**YOUR INSTRUCTIONS**
All lines up to and including the one that contains "chaussure (noir) [612 121 62 53] => nothing" are to be transcribed exactly, starting from the first line of the records.

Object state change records
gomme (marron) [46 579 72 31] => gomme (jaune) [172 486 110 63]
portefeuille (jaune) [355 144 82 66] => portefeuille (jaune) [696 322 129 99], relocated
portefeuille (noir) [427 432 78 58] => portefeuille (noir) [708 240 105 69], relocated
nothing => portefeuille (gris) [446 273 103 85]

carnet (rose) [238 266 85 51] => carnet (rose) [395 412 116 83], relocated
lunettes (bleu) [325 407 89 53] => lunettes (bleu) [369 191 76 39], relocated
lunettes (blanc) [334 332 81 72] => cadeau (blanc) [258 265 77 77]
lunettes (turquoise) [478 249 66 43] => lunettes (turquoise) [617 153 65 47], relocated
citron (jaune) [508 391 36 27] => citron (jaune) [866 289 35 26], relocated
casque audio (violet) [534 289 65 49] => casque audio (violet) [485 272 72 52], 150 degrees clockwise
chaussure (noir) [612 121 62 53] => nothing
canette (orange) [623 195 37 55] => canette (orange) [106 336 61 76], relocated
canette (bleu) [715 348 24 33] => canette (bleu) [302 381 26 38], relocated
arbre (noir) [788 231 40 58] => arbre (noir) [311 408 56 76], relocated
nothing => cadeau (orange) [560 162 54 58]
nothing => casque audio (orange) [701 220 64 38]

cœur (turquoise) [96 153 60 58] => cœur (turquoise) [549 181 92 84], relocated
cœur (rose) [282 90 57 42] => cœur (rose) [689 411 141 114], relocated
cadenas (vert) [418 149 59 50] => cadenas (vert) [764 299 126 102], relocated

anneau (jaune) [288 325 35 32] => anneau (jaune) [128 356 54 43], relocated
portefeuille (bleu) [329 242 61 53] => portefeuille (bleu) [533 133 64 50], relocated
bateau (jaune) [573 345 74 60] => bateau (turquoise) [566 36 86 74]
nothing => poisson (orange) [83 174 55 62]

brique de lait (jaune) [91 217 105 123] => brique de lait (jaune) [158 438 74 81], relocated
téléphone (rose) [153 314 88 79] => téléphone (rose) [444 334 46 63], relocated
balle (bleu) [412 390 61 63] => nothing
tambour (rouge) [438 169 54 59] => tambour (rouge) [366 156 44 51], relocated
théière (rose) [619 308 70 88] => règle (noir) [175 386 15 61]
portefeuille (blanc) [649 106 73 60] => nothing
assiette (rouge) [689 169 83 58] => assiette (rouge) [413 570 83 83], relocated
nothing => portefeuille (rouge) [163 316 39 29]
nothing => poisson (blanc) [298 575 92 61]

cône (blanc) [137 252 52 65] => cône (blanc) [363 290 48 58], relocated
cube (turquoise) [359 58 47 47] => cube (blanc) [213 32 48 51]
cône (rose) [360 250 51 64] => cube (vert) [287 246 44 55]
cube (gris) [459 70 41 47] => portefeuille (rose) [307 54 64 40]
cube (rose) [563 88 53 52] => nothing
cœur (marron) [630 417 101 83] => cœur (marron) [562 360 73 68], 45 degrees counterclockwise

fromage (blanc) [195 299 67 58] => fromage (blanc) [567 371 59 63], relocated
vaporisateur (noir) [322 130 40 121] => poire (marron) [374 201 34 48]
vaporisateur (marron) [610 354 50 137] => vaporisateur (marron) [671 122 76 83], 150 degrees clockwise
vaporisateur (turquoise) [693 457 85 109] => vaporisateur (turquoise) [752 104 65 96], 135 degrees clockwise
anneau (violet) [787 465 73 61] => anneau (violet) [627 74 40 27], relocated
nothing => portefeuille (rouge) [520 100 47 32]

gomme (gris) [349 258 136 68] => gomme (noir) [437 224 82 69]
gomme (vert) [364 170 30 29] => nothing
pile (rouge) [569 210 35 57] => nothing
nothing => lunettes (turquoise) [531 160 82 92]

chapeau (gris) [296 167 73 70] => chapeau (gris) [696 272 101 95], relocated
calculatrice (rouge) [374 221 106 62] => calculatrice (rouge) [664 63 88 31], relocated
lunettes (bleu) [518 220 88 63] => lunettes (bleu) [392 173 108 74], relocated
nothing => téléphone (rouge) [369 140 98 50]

**OUTPUT FOR THIS EXERCISE**
gomme (marron) [46 579 72 31] => gomme (jaune) [172 486 110 63]
portefeuille (jaune) [355 144 82 66] => portefeuille (jaune) [696 322 129 99], relocated
portefeuille (noir) [427 432 78 58] => portefeuille (noir) [708 240 105 69], relocated
nothing => portefeuille (gris) [446 273 103 85]

carnet (rose) [238 266 85 51] => carnet (rose) [395 412 116 83], relocated
lunettes (bleu) [325 407 89 53] => lunettes (bleu) [369 191 76 39], relocated
lunettes (blanc) [334 332 81 72] => cadeau (blanc) [258 265 77 77]
lunettes (turquoise) [478 249 66 43] => lunettes (turquoise) [617 153 65 47], relocated
citron (jaune) [508 391 36 27] => citron (jaune) [866 289 35 26], relocated
casque audio (violet) [534 289 65 49] => casque audio (violet) [485 272 72 52], 150 degrees clockwise
chaussure (noir) [612 121 62 53] => nothing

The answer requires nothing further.